**What to do**
From the entries below, copy each line in which the word "cactus" occurs.

Object state change records
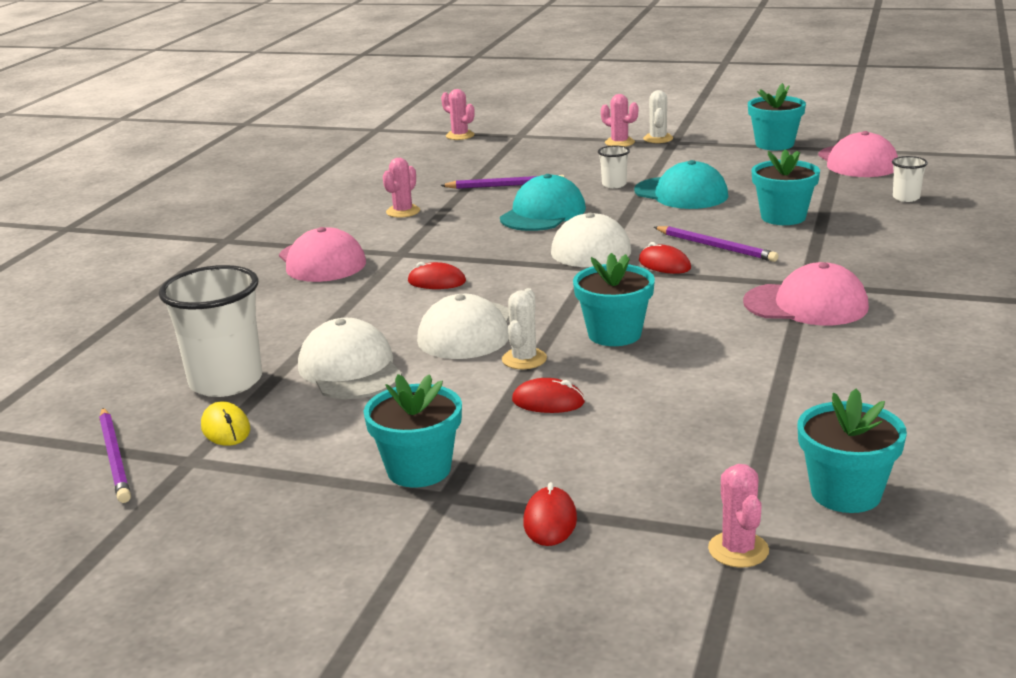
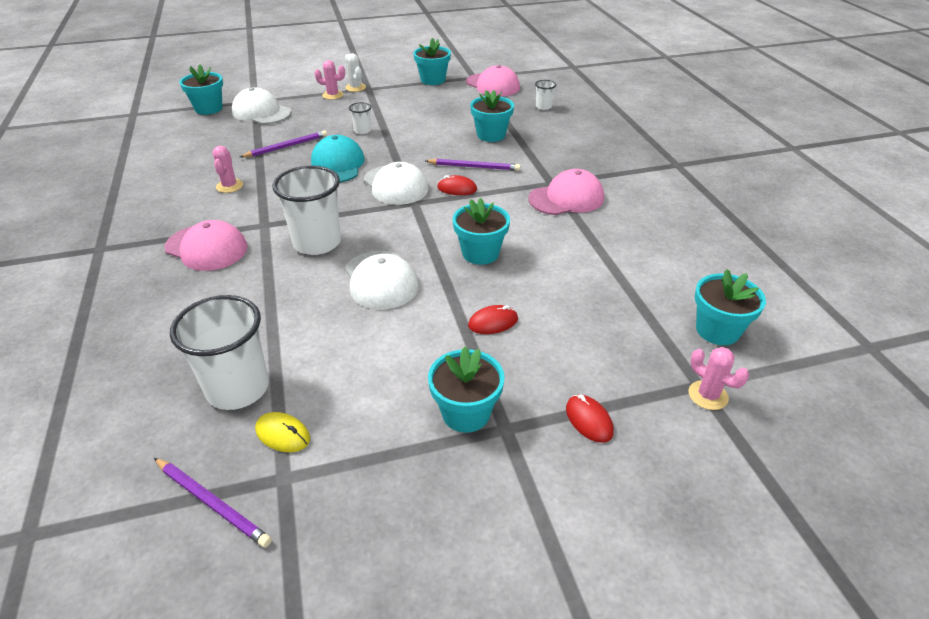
camera: 35 degrees left, 15 degrees up
(350, 369) = (328, 342): white cap -> white cap (261, 112)
(436, 281) = (317, 243): red mouse -> white cup
(460, 135) = (208, 108): pink cactus -> turquoise flower pot
(524, 359) = (443, 292): white cactus -> none
(681, 193) = (413, 129): turquoise cap -> none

**Output below**
(460, 135) = (208, 108): pink cactus -> turquoise flower pot
(524, 359) = (443, 292): white cactus -> none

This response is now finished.